> [Given entries]
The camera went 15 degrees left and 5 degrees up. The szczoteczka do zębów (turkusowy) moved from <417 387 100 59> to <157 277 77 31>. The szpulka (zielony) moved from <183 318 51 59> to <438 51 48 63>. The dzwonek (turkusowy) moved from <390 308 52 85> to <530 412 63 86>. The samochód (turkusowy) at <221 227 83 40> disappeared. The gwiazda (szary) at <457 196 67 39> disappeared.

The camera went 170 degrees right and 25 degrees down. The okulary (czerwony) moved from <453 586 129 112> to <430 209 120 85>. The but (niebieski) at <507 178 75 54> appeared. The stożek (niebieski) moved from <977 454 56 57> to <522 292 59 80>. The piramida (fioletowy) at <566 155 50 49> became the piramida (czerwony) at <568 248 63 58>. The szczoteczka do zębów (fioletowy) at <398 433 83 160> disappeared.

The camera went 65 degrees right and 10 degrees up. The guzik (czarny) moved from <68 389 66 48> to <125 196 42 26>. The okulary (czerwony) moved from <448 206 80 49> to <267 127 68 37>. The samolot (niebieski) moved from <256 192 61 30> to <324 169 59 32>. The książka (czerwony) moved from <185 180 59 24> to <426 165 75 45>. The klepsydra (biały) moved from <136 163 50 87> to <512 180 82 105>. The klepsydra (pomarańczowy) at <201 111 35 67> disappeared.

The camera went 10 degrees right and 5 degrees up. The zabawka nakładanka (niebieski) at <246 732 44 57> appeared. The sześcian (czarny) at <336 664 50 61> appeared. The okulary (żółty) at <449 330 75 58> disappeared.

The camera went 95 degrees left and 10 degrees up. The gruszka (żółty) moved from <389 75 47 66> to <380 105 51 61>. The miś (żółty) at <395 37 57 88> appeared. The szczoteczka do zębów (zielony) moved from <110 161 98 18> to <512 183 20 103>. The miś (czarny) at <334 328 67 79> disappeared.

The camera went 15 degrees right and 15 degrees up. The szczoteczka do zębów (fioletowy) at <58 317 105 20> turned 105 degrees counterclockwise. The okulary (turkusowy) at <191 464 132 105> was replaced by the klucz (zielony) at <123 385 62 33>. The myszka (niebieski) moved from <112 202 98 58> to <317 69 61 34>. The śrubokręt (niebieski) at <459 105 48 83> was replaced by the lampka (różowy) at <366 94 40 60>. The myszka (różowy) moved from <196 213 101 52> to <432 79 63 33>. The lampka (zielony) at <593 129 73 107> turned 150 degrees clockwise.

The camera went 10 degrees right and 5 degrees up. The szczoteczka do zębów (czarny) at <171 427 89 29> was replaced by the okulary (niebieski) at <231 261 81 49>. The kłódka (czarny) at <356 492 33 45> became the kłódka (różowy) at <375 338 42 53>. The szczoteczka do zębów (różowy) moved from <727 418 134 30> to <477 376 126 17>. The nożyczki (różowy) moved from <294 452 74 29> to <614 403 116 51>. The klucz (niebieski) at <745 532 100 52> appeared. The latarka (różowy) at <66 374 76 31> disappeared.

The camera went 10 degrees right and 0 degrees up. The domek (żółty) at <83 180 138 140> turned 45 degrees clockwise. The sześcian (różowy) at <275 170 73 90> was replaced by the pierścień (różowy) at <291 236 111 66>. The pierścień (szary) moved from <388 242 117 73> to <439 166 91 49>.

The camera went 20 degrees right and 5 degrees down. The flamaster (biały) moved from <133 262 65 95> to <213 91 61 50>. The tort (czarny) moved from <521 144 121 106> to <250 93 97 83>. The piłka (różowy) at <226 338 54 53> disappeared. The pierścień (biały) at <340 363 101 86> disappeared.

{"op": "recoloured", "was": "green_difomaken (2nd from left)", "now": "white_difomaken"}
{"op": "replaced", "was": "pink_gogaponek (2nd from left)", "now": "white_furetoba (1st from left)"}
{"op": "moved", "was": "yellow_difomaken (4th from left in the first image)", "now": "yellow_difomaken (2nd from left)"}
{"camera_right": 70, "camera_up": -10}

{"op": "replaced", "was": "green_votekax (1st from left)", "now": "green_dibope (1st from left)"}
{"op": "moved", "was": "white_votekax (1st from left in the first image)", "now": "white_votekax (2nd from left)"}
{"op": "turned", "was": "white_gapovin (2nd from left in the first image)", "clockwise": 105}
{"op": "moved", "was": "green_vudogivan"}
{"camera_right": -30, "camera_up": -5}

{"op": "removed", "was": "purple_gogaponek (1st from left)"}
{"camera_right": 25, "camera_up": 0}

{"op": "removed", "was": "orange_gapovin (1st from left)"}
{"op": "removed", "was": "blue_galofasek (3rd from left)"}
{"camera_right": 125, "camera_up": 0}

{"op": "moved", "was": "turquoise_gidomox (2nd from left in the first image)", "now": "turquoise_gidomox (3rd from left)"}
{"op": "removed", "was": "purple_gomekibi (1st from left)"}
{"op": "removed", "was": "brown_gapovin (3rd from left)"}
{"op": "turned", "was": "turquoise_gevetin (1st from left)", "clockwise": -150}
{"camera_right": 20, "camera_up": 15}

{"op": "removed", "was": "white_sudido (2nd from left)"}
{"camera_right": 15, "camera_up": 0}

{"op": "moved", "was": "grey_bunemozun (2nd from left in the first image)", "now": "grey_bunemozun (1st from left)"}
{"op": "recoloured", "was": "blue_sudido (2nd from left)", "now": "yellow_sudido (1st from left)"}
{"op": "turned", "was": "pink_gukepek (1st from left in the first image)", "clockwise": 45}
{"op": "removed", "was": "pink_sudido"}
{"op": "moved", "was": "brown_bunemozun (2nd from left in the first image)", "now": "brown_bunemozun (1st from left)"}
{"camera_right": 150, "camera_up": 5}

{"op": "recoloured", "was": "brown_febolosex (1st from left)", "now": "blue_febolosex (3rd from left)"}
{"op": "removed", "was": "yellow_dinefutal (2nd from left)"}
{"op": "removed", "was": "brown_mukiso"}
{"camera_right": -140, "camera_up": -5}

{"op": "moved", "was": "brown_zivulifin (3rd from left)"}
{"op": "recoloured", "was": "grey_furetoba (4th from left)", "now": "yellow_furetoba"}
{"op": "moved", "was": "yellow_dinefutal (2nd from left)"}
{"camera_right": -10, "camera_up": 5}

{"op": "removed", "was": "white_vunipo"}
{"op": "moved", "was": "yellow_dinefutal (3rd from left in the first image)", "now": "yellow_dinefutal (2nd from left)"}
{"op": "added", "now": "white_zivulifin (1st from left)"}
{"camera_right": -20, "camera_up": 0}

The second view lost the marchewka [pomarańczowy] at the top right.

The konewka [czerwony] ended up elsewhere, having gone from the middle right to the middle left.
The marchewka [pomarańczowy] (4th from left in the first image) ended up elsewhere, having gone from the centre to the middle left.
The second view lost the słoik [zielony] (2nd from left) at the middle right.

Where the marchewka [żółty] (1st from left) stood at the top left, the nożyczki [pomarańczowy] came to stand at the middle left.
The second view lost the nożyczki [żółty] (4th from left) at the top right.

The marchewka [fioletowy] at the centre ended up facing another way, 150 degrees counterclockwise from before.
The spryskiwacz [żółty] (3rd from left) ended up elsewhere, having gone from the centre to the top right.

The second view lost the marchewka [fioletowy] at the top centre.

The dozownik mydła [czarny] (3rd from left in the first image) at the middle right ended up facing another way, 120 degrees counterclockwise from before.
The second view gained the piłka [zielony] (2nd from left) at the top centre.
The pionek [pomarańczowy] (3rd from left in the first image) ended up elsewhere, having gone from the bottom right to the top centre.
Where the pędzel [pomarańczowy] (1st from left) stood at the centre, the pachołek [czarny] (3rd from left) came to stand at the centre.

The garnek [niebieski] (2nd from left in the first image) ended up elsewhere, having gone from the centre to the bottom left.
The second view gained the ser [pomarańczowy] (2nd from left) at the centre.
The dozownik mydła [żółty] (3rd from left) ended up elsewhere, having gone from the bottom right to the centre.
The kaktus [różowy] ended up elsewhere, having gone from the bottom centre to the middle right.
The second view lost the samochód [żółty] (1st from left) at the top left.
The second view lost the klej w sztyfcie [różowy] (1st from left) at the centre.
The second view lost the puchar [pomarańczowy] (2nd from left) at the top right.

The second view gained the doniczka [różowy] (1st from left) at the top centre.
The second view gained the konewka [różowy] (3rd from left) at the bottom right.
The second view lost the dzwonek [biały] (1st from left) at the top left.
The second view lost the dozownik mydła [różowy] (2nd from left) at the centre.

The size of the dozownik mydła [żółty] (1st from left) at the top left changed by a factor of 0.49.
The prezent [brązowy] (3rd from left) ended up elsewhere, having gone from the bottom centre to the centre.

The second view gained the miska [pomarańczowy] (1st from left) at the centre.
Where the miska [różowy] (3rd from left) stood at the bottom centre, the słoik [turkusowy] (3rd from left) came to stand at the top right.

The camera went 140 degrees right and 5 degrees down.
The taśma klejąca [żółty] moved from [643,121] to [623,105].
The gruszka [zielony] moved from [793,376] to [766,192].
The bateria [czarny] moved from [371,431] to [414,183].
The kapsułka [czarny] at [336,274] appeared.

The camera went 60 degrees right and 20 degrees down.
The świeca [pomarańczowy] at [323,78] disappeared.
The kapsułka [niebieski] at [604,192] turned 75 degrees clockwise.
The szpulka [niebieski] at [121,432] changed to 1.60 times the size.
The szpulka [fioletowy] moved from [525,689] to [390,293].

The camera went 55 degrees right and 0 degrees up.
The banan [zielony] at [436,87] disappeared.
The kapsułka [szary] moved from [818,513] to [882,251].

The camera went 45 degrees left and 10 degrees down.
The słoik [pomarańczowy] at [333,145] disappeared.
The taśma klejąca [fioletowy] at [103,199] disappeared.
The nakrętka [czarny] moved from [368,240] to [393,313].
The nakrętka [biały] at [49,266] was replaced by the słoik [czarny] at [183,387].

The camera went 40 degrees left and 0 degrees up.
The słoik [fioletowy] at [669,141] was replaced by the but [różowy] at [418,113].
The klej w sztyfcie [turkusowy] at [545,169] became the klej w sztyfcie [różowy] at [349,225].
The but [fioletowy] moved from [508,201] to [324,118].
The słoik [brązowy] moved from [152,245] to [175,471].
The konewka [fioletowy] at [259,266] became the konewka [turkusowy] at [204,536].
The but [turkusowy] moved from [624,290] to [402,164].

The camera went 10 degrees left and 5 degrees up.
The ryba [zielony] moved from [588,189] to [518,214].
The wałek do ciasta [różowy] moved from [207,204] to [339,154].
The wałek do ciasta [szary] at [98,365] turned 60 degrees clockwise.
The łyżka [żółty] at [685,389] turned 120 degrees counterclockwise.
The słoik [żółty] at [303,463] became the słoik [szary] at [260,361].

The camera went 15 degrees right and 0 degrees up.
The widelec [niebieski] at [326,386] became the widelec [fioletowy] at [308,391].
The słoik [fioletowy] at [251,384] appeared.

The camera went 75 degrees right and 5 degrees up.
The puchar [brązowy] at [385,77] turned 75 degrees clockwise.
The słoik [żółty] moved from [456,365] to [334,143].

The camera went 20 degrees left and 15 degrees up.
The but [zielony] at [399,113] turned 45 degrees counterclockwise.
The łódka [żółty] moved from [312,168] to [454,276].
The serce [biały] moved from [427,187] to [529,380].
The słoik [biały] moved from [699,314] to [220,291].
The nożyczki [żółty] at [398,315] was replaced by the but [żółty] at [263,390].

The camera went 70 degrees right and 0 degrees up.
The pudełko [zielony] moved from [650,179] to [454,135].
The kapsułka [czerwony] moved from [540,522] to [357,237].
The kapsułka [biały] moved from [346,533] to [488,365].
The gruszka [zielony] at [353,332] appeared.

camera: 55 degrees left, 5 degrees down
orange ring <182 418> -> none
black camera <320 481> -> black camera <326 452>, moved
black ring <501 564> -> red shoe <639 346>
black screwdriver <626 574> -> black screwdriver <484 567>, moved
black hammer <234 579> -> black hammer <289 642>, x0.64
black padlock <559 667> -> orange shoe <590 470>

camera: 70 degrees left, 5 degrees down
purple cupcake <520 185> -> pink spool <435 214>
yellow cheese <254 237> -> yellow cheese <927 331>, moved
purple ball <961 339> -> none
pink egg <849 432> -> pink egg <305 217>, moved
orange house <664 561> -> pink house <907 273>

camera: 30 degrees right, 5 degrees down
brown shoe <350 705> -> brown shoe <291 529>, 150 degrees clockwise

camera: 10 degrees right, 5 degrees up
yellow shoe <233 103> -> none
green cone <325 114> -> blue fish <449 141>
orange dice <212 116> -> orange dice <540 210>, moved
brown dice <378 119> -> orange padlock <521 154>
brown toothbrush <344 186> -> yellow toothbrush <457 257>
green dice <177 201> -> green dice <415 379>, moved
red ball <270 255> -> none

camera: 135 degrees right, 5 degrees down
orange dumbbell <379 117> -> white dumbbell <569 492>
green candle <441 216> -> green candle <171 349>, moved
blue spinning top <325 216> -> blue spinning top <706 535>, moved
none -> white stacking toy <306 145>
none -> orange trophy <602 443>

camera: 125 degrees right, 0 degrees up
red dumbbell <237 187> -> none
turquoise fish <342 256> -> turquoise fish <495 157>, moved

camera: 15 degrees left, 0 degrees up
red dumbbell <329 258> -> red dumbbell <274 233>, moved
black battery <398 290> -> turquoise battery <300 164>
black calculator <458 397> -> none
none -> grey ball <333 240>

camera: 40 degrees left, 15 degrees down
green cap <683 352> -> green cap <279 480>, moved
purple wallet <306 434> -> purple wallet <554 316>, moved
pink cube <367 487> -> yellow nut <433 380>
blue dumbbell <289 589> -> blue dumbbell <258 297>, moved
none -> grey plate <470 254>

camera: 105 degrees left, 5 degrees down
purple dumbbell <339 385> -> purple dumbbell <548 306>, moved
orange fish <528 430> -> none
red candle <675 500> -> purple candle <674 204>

> [What is being asked] Transcribe exactly, and only, the lines from the one holding "black camera <320" through the final line of the listing.

> [Answer]
black camera <320 481> -> black camera <326 452>, moved
black ring <501 564> -> red shoe <639 346>
black screwdriver <626 574> -> black screwdriver <484 567>, moved
black hammer <234 579> -> black hammer <289 642>, x0.64
black padlock <559 667> -> orange shoe <590 470>

camera: 70 degrees left, 5 degrees down
purple cupcake <520 185> -> pink spool <435 214>
yellow cheese <254 237> -> yellow cheese <927 331>, moved
purple ball <961 339> -> none
pink egg <849 432> -> pink egg <305 217>, moved
orange house <664 561> -> pink house <907 273>

camera: 30 degrees right, 5 degrees down
brown shoe <350 705> -> brown shoe <291 529>, 150 degrees clockwise

camera: 10 degrees right, 5 degrees up
yellow shoe <233 103> -> none
green cone <325 114> -> blue fish <449 141>
orange dice <212 116> -> orange dice <540 210>, moved
brown dice <378 119> -> orange padlock <521 154>
brown toothbrush <344 186> -> yellow toothbrush <457 257>
green dice <177 201> -> green dice <415 379>, moved
red ball <270 255> -> none

camera: 135 degrees right, 5 degrees down
orange dumbbell <379 117> -> white dumbbell <569 492>
green candle <441 216> -> green candle <171 349>, moved
blue spinning top <325 216> -> blue spinning top <706 535>, moved
none -> white stacking toy <306 145>
none -> orange trophy <602 443>

camera: 125 degrees right, 0 degrees up
red dumbbell <237 187> -> none
turquoise fish <342 256> -> turquoise fish <495 157>, moved

camera: 15 degrees left, 0 degrees up
red dumbbell <329 258> -> red dumbbell <274 233>, moved
black battery <398 290> -> turquoise battery <300 164>
black calculator <458 397> -> none
none -> grey ball <333 240>

camera: 40 degrees left, 15 degrees down
green cap <683 352> -> green cap <279 480>, moved
purple wallet <306 434> -> purple wallet <554 316>, moved
pink cube <367 487> -> yellow nut <433 380>
blue dumbbell <289 589> -> blue dumbbell <258 297>, moved
none -> grey plate <470 254>

camera: 105 degrees left, 5 degrees down
purple dumbbell <339 385> -> purple dumbbell <548 306>, moved
orange fish <528 430> -> none
red candle <675 500> -> purple candle <674 204>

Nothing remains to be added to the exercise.